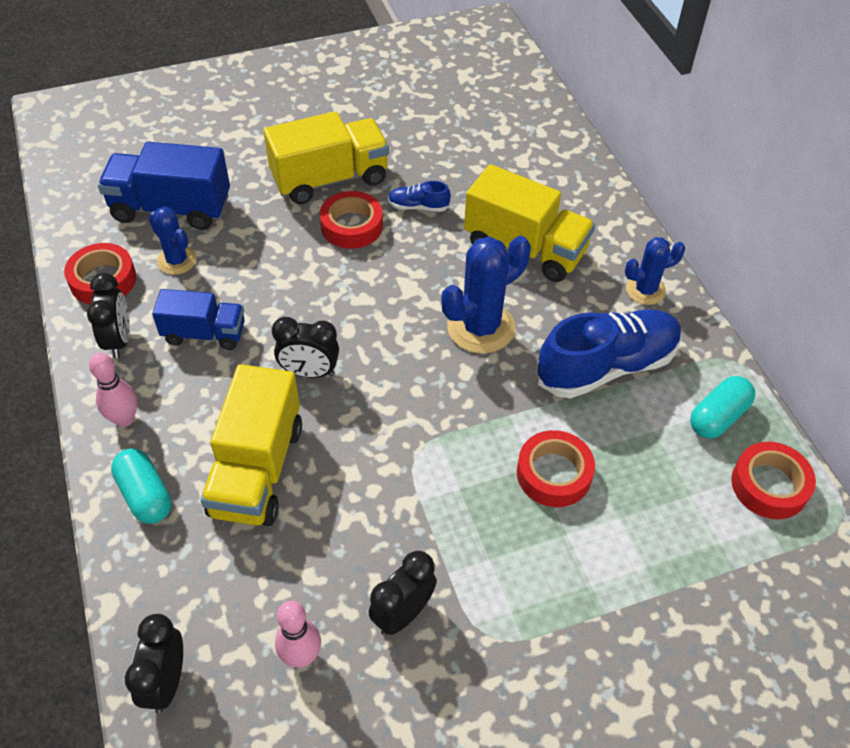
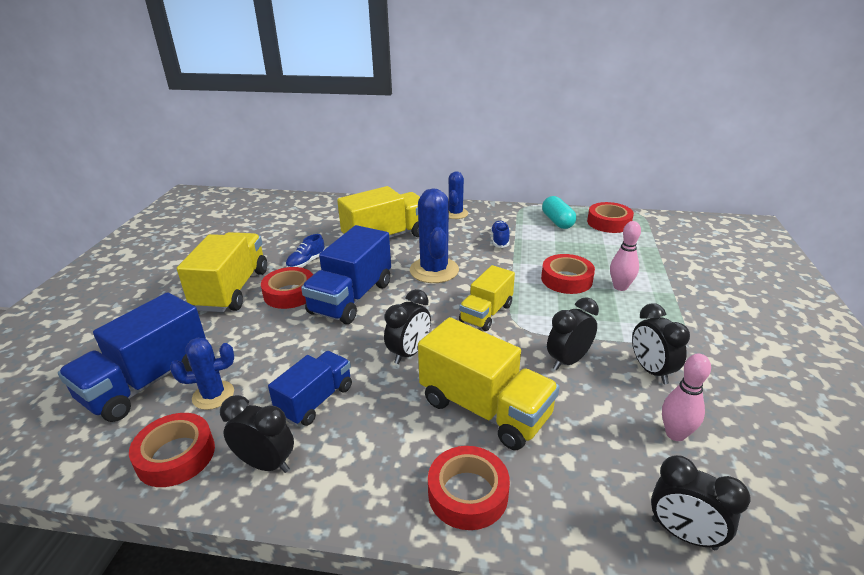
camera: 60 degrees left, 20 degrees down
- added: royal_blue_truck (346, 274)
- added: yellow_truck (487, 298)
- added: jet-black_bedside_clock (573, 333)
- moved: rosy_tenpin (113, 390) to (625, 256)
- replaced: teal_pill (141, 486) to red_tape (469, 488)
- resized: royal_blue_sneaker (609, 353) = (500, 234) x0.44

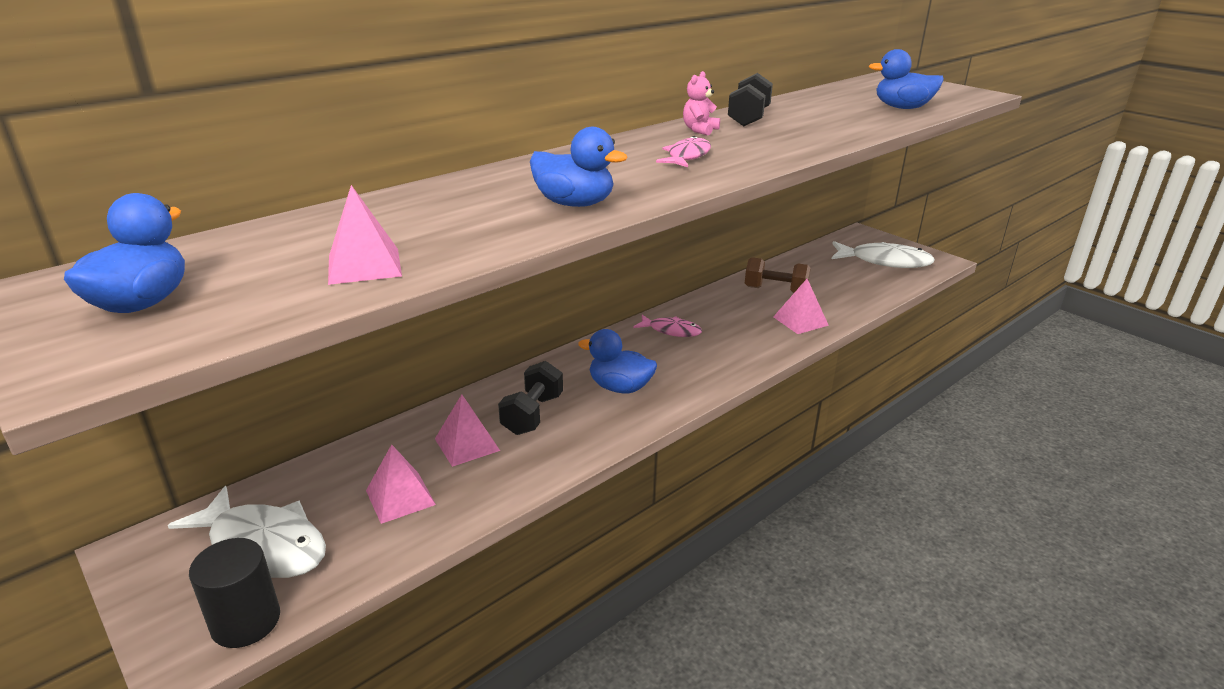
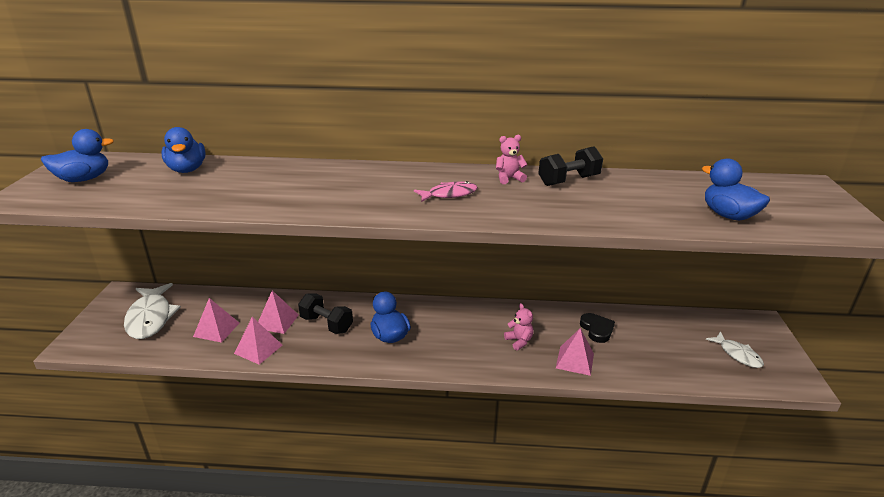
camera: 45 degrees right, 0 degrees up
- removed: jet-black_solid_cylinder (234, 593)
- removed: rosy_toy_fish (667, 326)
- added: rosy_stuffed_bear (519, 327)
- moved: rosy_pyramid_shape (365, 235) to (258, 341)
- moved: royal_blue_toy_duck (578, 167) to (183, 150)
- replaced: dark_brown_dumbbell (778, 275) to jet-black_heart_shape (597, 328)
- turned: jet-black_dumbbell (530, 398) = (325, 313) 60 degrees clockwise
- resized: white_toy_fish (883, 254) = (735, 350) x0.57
+---+
- _HOW TO COMPLETE THIS TASK_
Copy the full listing above exactly, apart from the pictures.

- _REPLY TO THE TASK_
camera: 60 degrees left, 20 degrees down
- added: royal_blue_truck (346, 274)
- added: yellow_truck (487, 298)
- added: jet-black_bedside_clock (573, 333)
- moved: rosy_tenpin (113, 390) to (625, 256)
- replaced: teal_pill (141, 486) to red_tape (469, 488)
- resized: royal_blue_sneaker (609, 353) = (500, 234) x0.44

camera: 45 degrees right, 0 degrees up
- removed: jet-black_solid_cylinder (234, 593)
- removed: rosy_toy_fish (667, 326)
- added: rosy_stuffed_bear (519, 327)
- moved: rosy_pyramid_shape (365, 235) to (258, 341)
- moved: royal_blue_toy_duck (578, 167) to (183, 150)
- replaced: dark_brown_dumbbell (778, 275) to jet-black_heart_shape (597, 328)
- turned: jet-black_dumbbell (530, 398) = (325, 313) 60 degrees clockwise
- resized: white_toy_fish (883, 254) = (735, 350) x0.57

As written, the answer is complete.